• _WORK INSTRUCTIONS_: Set the pictures aside and transcribe exactly the lines from the one containing "(363,295,434,344) = (352,273,458,309) x1.51" through the final line of the records.

• _DATA EXTRACT_:

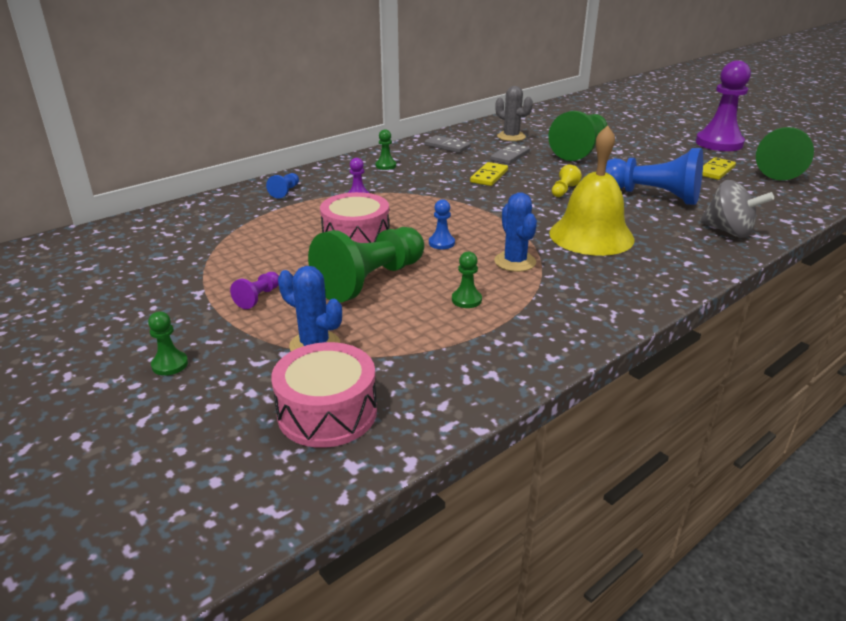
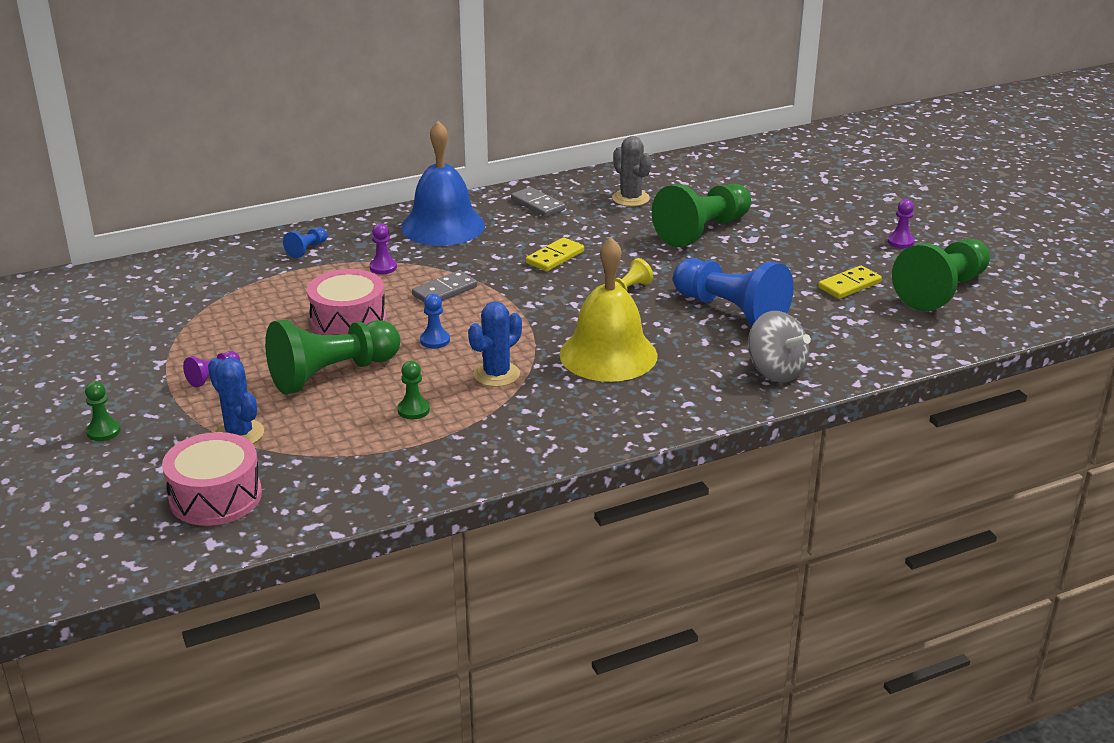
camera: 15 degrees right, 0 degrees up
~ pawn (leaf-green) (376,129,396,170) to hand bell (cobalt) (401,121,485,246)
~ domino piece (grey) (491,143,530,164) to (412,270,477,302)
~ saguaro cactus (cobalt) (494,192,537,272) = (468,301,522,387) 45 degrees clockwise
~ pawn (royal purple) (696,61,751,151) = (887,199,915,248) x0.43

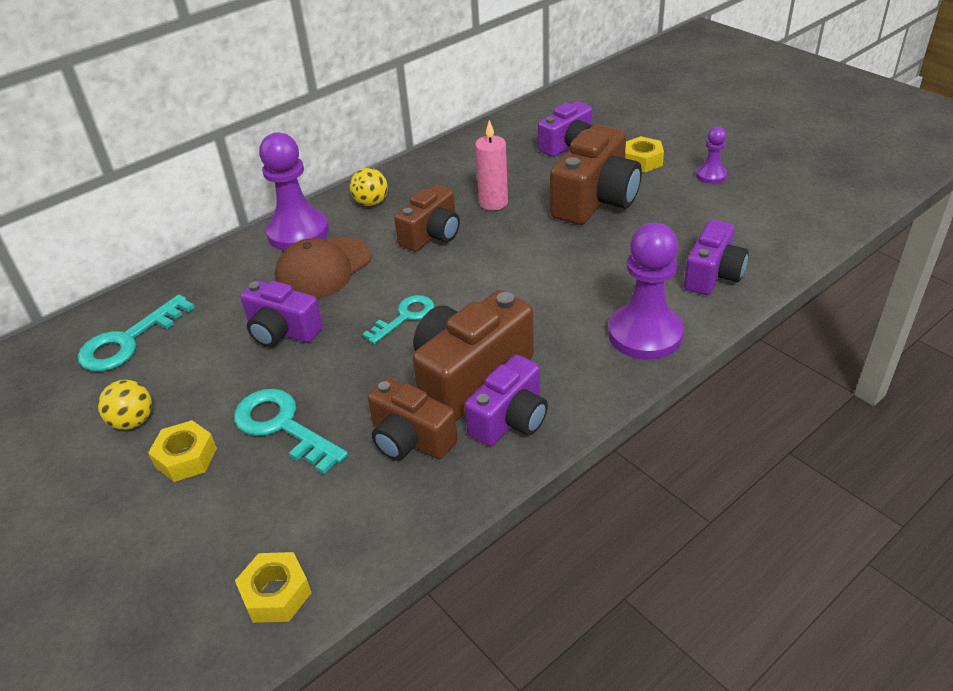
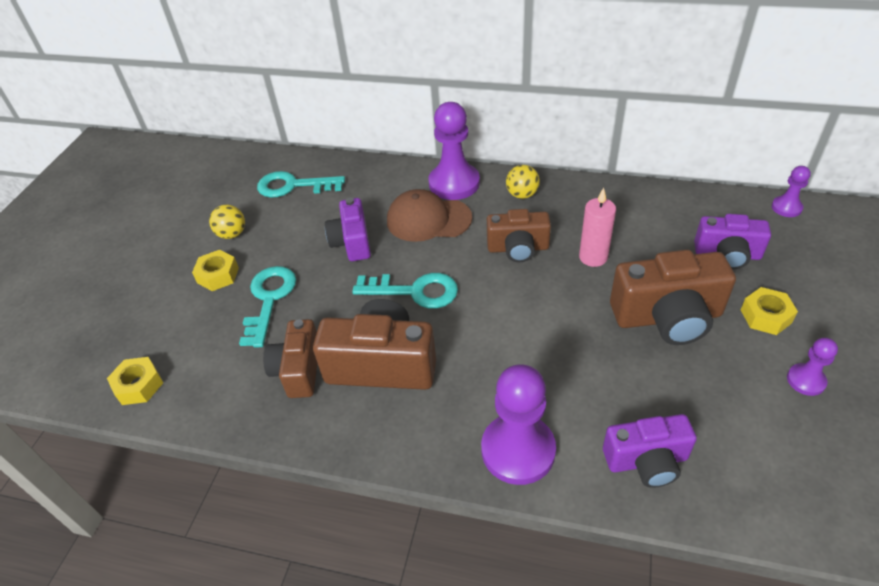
camera: 55 degrees right, 5 degrees up
~ key (aqua) (363,295,434,344) = (352,273,458,309) x1.51
- compact camera (royal purple) (464,355,548,446)
+ pawn (royal purple) (772,166,811,217)

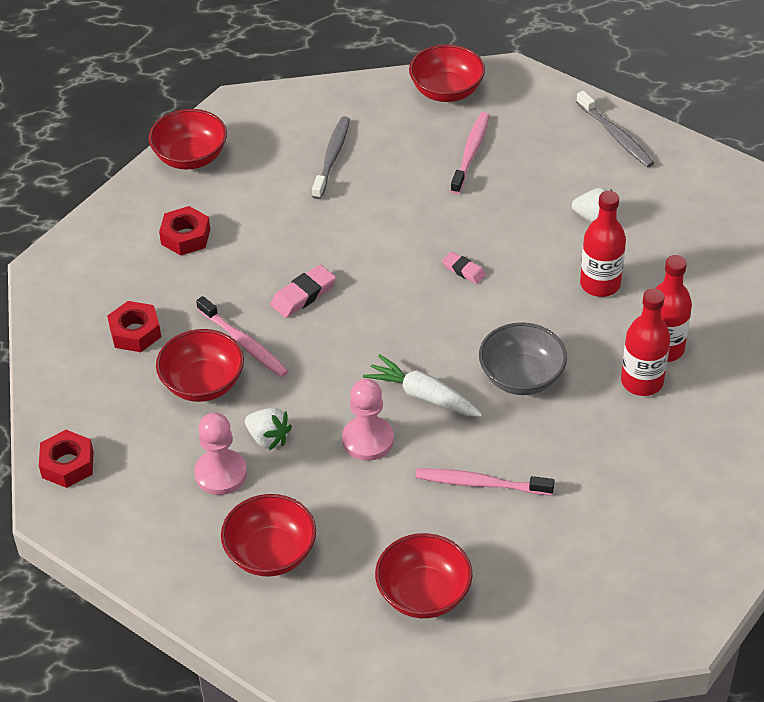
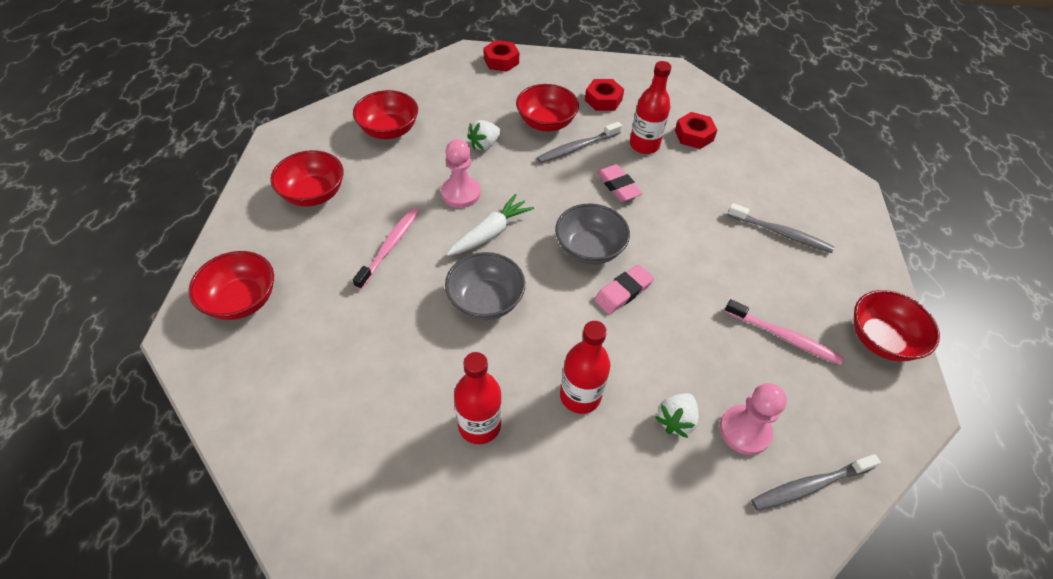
camera: 100 degrees right, 5 degrees up
~ serving bowl (crimson) (148,109,227,170) to (189,251,274,320)
~ pawn (pink) (194,413,247,495) to (720,383,787,455)
~ dental brush (pink) (196,296,289,377) to dental brush (grey) (537,122,622,163)
~ pencil eraser (pink) (442,252,486,284) = (594,264,654,314) x1.52
~ drink bottle (crimson) (621,288,670,396) to (630,61,671,154)
+ serving bowl (grey) (555,203,630,265)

• _RESPONSE_:
~ key (aqua) (363,295,434,344) = (352,273,458,309) x1.51
- compact camera (royal purple) (464,355,548,446)
+ pawn (royal purple) (772,166,811,217)

camera: 100 degrees right, 5 degrees up
~ serving bowl (crimson) (148,109,227,170) to (189,251,274,320)
~ pawn (pink) (194,413,247,495) to (720,383,787,455)
~ dental brush (pink) (196,296,289,377) to dental brush (grey) (537,122,622,163)
~ pencil eraser (pink) (442,252,486,284) = (594,264,654,314) x1.52
~ drink bottle (crimson) (621,288,670,396) to (630,61,671,154)
+ serving bowl (grey) (555,203,630,265)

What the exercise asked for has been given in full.